[Data below]:
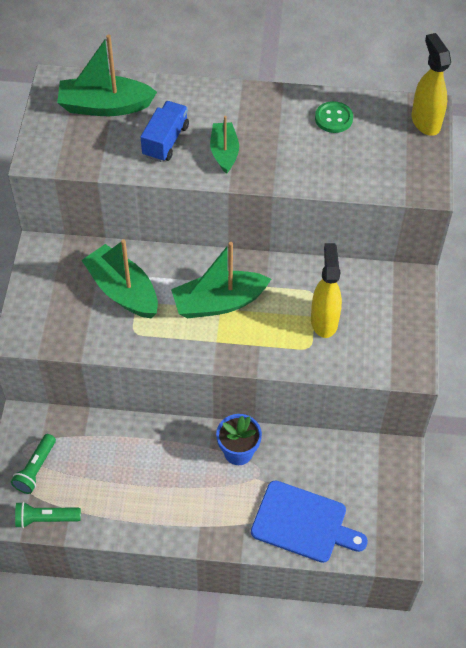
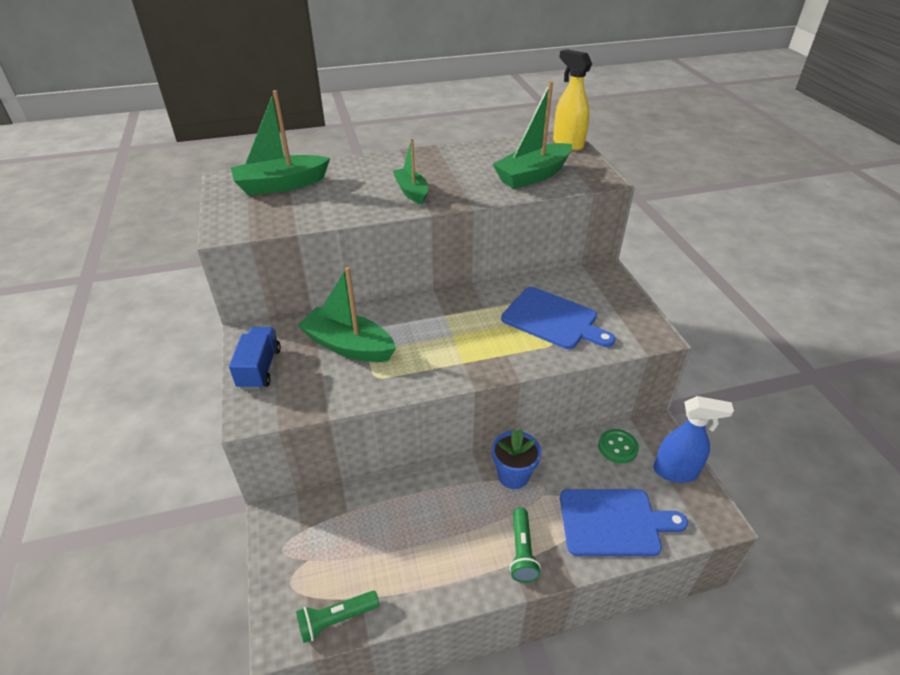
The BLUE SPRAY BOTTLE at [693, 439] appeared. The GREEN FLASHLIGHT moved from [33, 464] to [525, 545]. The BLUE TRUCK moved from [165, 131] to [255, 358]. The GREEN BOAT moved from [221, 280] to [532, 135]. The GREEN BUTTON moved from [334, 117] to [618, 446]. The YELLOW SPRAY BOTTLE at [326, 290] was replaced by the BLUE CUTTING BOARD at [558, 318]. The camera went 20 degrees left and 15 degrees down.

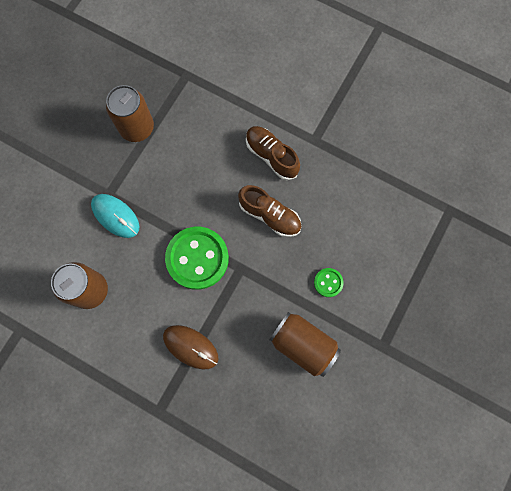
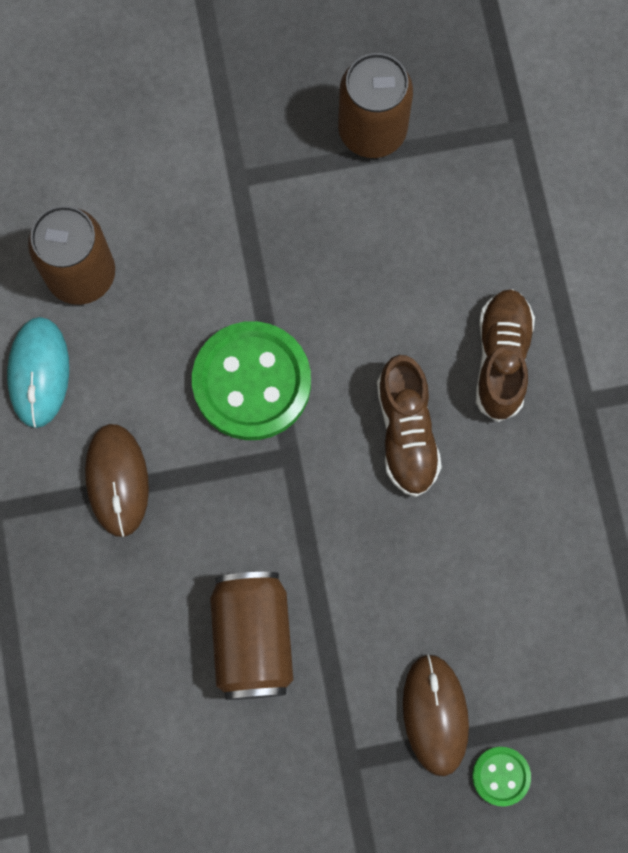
The BROWN MOUSE at [436, 715] appeared. The TURQUOISE MOUSE moved from [115, 216] to [38, 372]. The GREEN BUTTON moved from [329, 282] to [501, 776]. The camera went 50 degrees right and 0 degrees up.

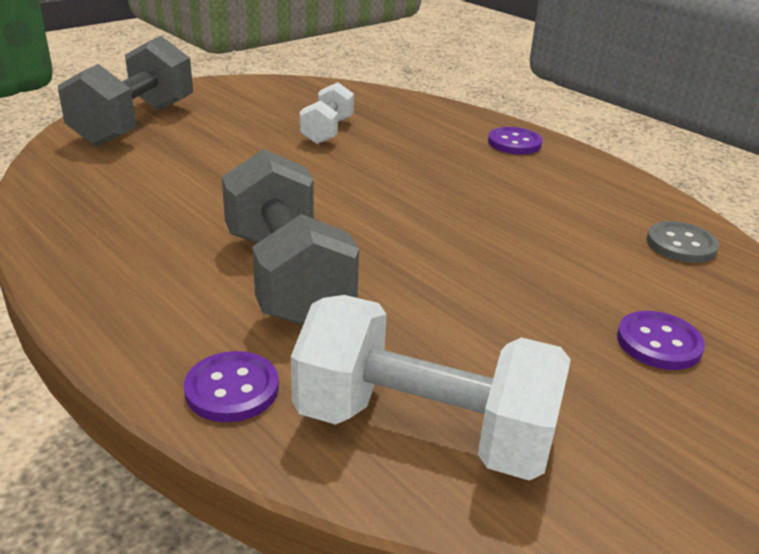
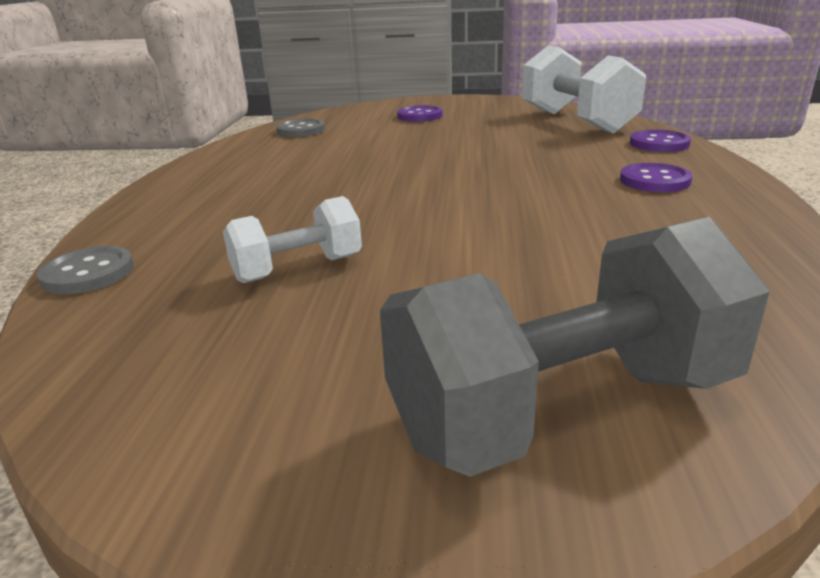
The GREY DUMBBELL at [290, 237] disappeared. The GREY BUTTON at [85, 270] appeared. The PURPLE BUTTON moved from [515, 141] to [656, 177]. The camera went 130 degrees left and 5 degrees down.

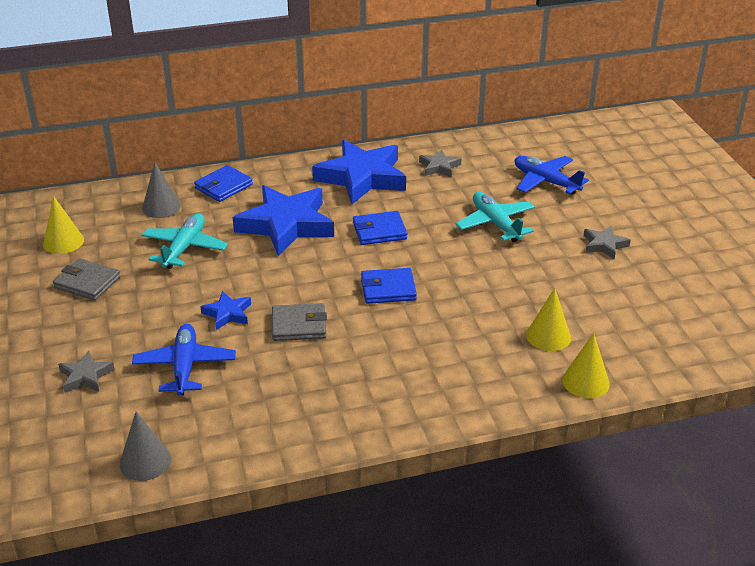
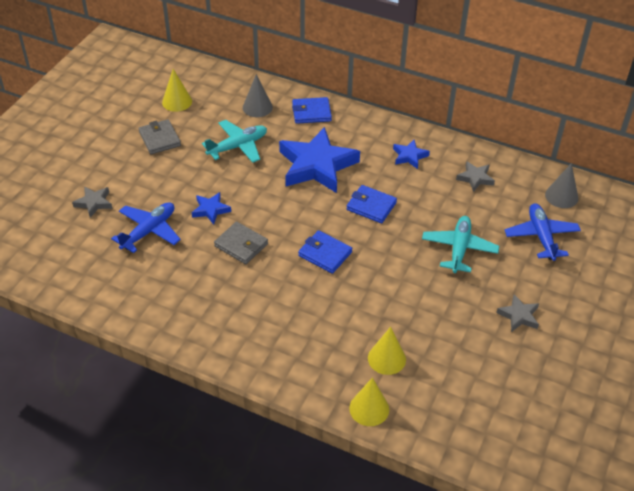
The GREY CONE moved from [145, 446] to [561, 185]. The BLUE STAR at [359, 172] changed to 0.46 times the size. The camera went 40 degrees right and 10 degrees up.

[Aim of the exercise]:
Without any pictures, transcribe the listing above exactly as written.

[Task result]:
The BLUE SPRAY BOTTLE at [693, 439] appeared. The GREEN FLASHLIGHT moved from [33, 464] to [525, 545]. The BLUE TRUCK moved from [165, 131] to [255, 358]. The GREEN BOAT moved from [221, 280] to [532, 135]. The GREEN BUTTON moved from [334, 117] to [618, 446]. The YELLOW SPRAY BOTTLE at [326, 290] was replaced by the BLUE CUTTING BOARD at [558, 318]. The camera went 20 degrees left and 15 degrees down.

The BROWN MOUSE at [436, 715] appeared. The TURQUOISE MOUSE moved from [115, 216] to [38, 372]. The GREEN BUTTON moved from [329, 282] to [501, 776]. The camera went 50 degrees right and 0 degrees up.

The GREY DUMBBELL at [290, 237] disappeared. The GREY BUTTON at [85, 270] appeared. The PURPLE BUTTON moved from [515, 141] to [656, 177]. The camera went 130 degrees left and 5 degrees down.

The GREY CONE moved from [145, 446] to [561, 185]. The BLUE STAR at [359, 172] changed to 0.46 times the size. The camera went 40 degrees right and 10 degrees up.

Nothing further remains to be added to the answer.